Work to complete: In the records below, find the line that contains "manzana [amarillo] [56,248,87,278]" and the line that contains "estrella [rojo] [257,343,300,380]", then retype exactly those two lines and every line between them.

[Available data — start]

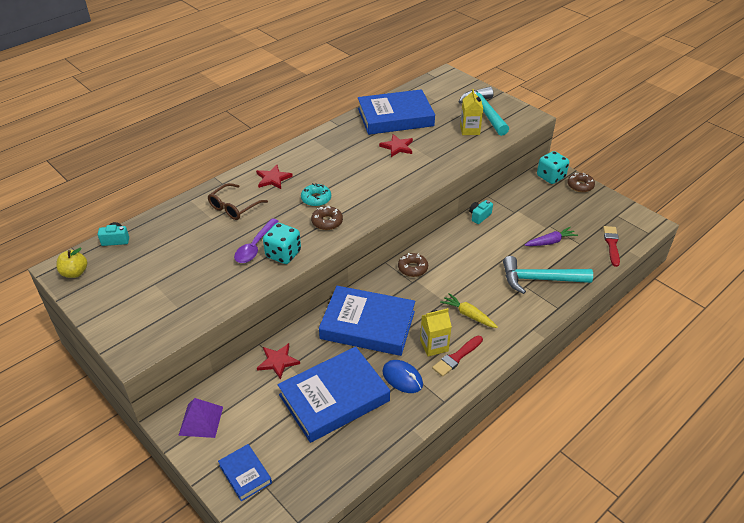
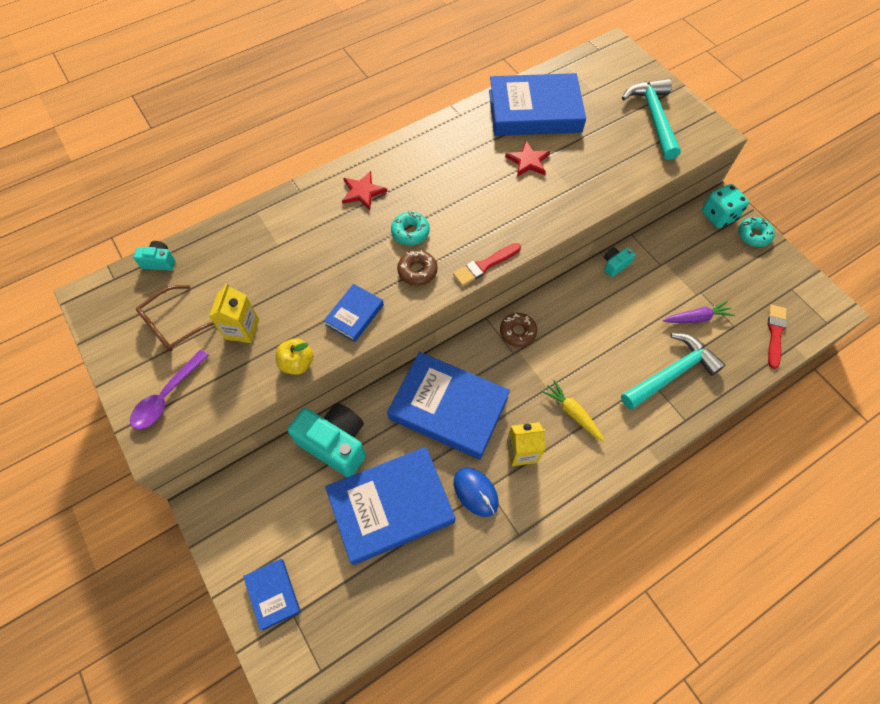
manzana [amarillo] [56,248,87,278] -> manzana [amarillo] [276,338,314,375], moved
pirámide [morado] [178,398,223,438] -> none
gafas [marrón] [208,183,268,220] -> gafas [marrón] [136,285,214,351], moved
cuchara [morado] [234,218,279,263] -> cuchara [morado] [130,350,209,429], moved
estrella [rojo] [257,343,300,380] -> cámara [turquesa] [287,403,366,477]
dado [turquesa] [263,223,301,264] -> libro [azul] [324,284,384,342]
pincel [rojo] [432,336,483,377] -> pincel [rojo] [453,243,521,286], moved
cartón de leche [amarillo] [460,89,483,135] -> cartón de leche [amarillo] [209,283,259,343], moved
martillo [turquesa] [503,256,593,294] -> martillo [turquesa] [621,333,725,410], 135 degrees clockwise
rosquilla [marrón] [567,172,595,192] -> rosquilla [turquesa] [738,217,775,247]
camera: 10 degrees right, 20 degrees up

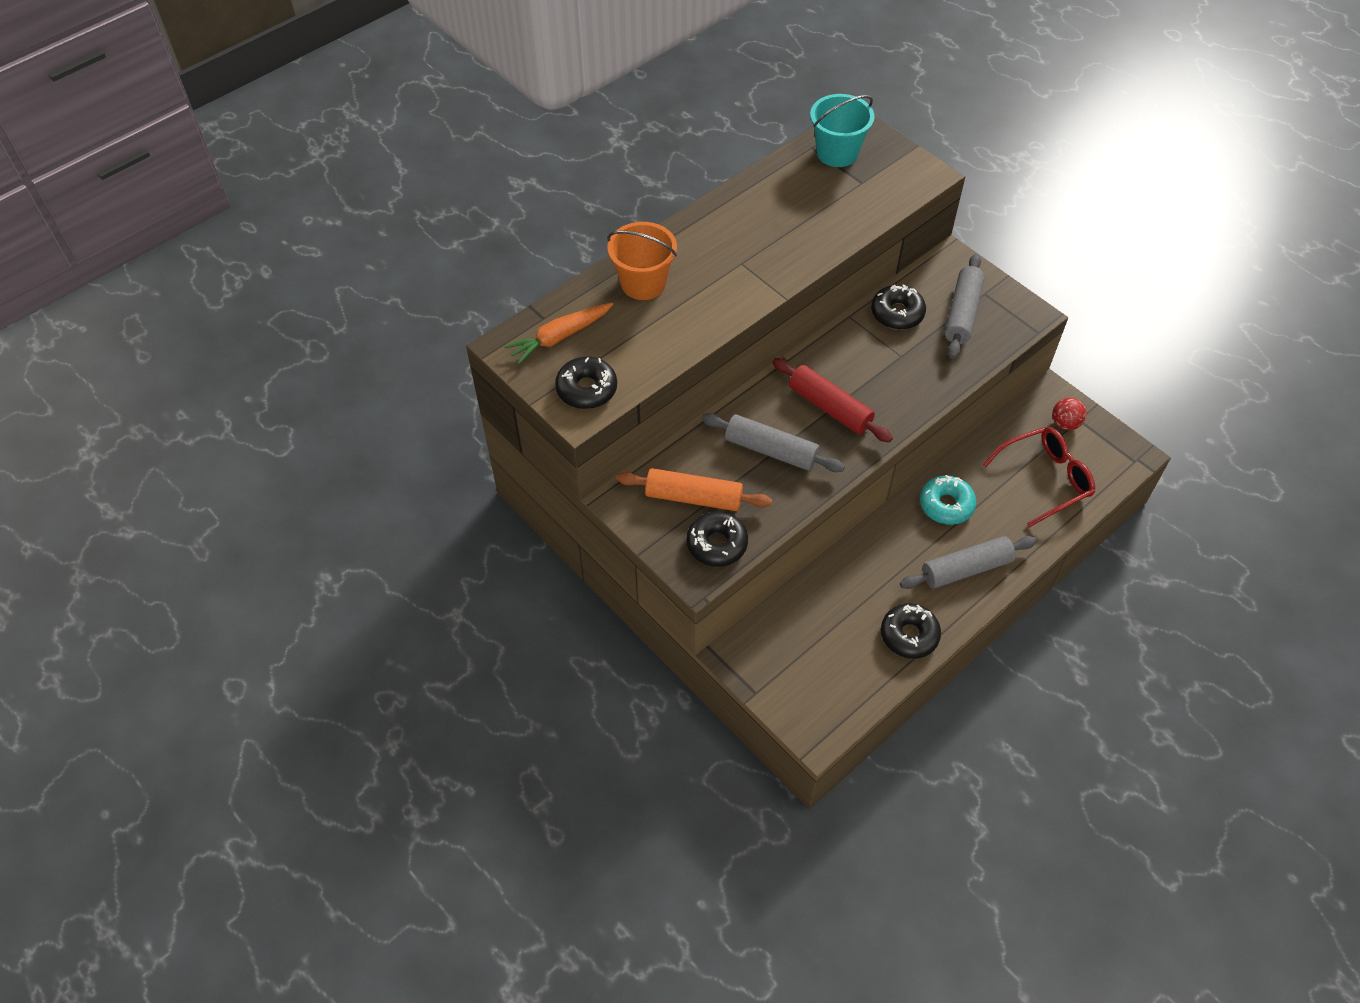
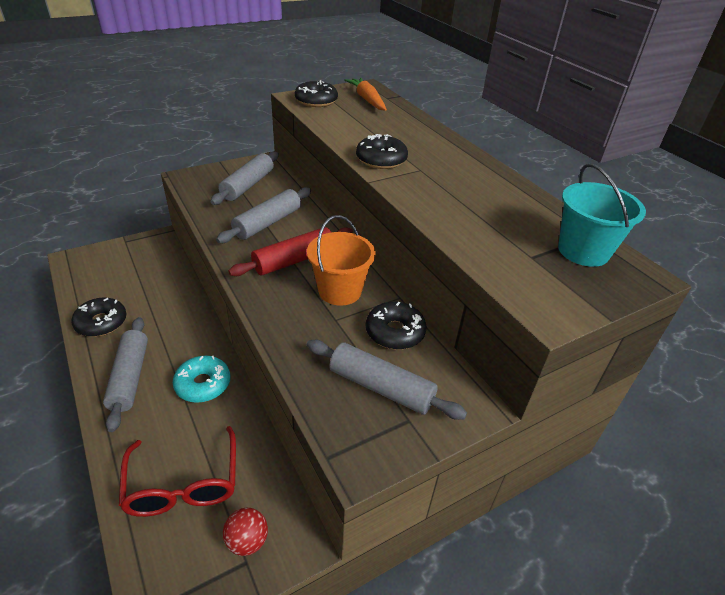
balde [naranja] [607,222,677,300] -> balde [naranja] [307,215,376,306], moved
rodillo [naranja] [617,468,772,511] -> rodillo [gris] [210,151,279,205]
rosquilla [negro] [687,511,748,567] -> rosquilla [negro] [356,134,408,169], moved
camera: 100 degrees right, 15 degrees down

[Available data — finish]
[Available data — start]

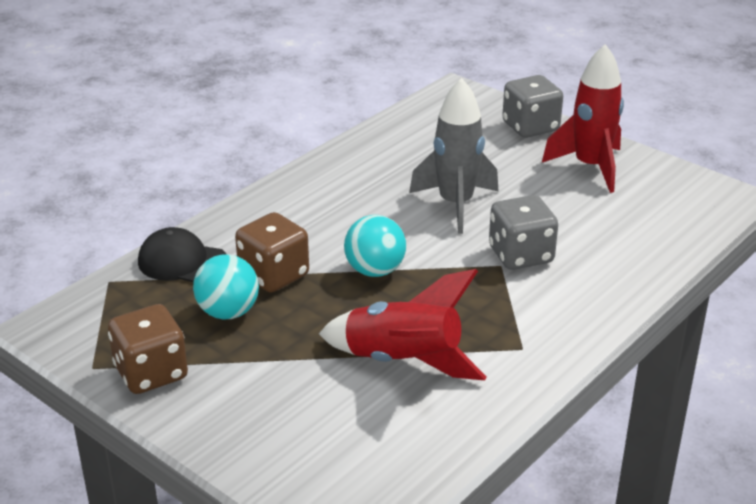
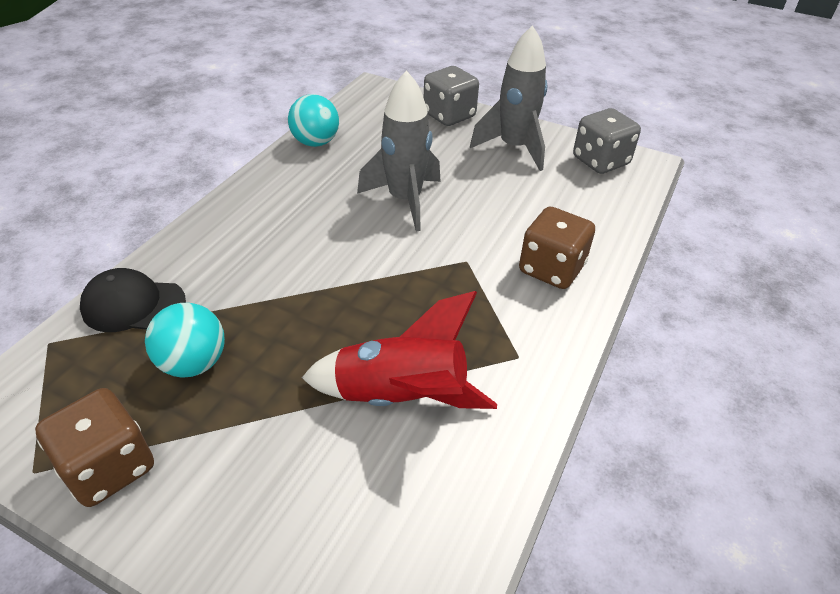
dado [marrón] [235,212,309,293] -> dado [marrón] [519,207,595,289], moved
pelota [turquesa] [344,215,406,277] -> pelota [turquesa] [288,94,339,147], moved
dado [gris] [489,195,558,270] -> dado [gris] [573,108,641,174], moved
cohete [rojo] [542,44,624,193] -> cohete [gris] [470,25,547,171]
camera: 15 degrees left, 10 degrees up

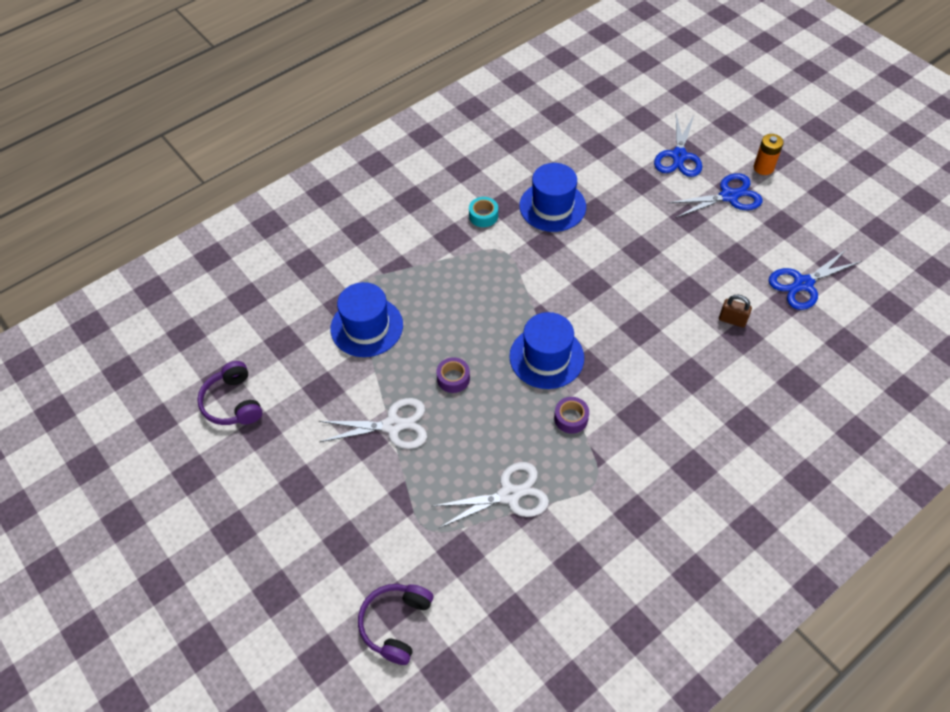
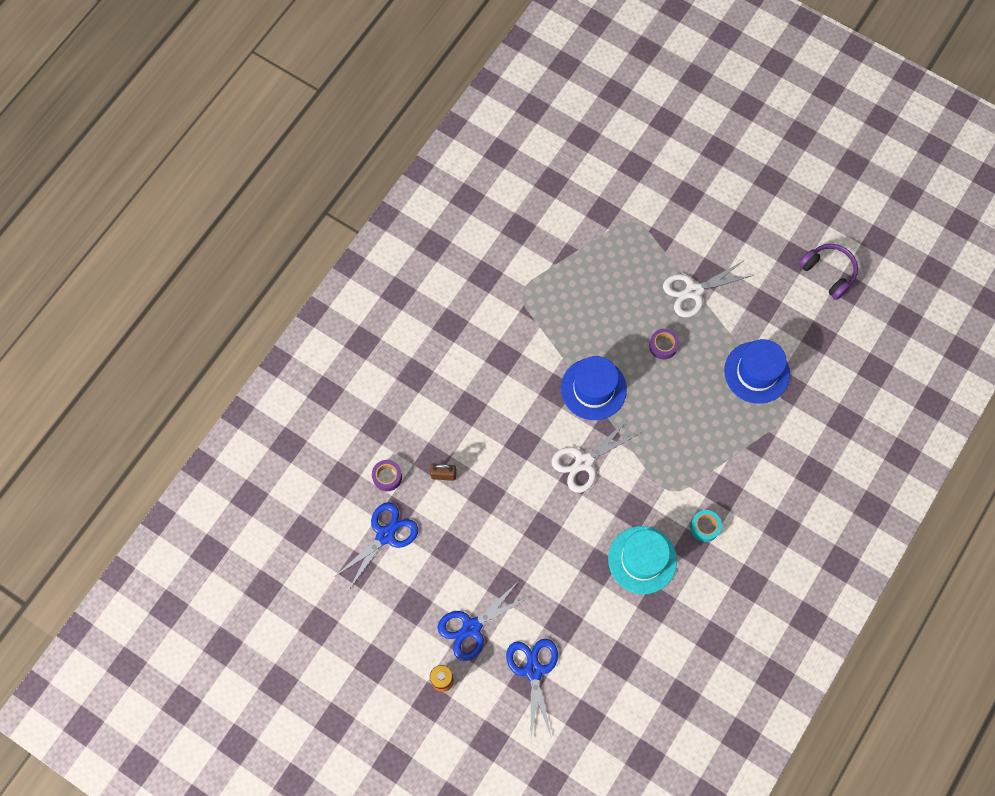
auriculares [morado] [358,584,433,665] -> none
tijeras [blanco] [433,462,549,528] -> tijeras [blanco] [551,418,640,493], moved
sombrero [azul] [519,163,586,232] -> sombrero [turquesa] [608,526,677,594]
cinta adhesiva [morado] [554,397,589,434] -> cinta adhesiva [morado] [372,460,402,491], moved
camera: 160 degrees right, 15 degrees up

[Available data — finish]
[Available data — start]

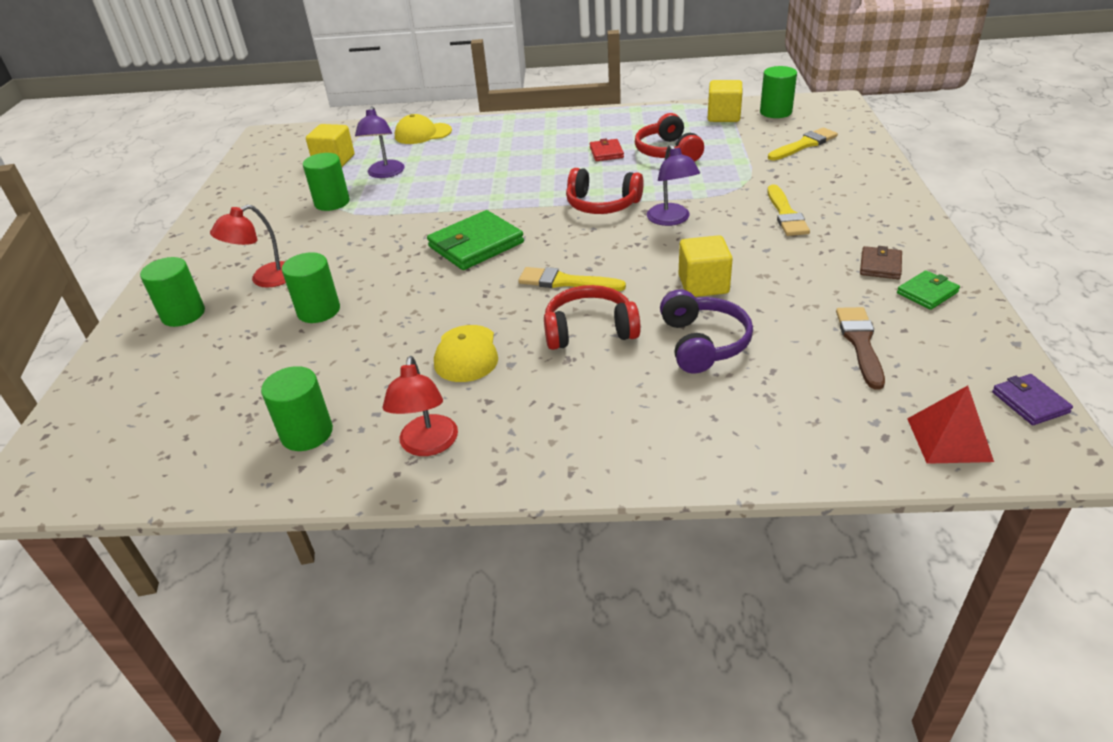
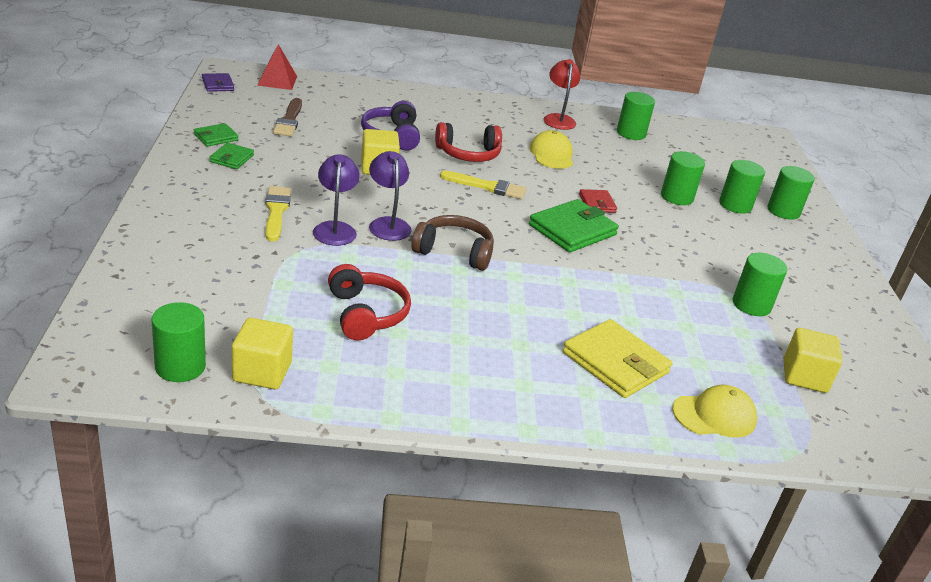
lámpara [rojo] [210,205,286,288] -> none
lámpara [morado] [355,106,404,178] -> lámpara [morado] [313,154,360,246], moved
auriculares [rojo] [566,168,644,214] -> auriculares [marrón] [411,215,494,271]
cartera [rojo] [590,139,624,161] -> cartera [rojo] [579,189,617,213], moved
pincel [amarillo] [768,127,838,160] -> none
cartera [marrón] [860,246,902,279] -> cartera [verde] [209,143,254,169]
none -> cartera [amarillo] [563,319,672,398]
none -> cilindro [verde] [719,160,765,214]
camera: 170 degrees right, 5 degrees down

[Available data — finish]

Written solution:
manzana [amarillo] [56,248,87,278] -> manzana [amarillo] [276,338,314,375], moved
pirámide [morado] [178,398,223,438] -> none
gafas [marrón] [208,183,268,220] -> gafas [marrón] [136,285,214,351], moved
cuchara [morado] [234,218,279,263] -> cuchara [morado] [130,350,209,429], moved
estrella [rojo] [257,343,300,380] -> cámara [turquesa] [287,403,366,477]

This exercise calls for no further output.